WORK INSTRUCTIONS » From the entries below, return only the lines starting at the one that contains "(248, 411) = (310, 258): none -> pink cap" and ending at the one that contains "(555, 432) = (474, 307): none", exactly as they stand.

MATERIAL SHOWN »
# # # #
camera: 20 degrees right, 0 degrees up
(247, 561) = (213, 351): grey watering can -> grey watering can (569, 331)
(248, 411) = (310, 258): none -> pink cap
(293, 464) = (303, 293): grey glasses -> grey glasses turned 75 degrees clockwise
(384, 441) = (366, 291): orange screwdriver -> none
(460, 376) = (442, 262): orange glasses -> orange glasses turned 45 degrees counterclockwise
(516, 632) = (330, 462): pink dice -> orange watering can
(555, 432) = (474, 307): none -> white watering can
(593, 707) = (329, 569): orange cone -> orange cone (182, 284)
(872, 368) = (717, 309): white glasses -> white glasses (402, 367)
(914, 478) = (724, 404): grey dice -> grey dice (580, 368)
# # # #
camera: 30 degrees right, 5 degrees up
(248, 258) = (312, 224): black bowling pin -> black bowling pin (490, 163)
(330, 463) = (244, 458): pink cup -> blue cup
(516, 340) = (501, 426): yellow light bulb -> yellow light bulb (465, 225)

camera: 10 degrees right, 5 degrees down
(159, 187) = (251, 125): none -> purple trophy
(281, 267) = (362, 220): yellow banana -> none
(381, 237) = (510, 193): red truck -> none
# # # #
FINAL ANSWER »
(248, 411) = (310, 258): none -> pink cap
(293, 464) = (303, 293): grey glasses -> grey glasses turned 75 degrees clockwise
(384, 441) = (366, 291): orange screwdriver -> none
(460, 376) = (442, 262): orange glasses -> orange glasses turned 45 degrees counterclockwise
(516, 632) = (330, 462): pink dice -> orange watering can
(555, 432) = (474, 307): none -> white watering can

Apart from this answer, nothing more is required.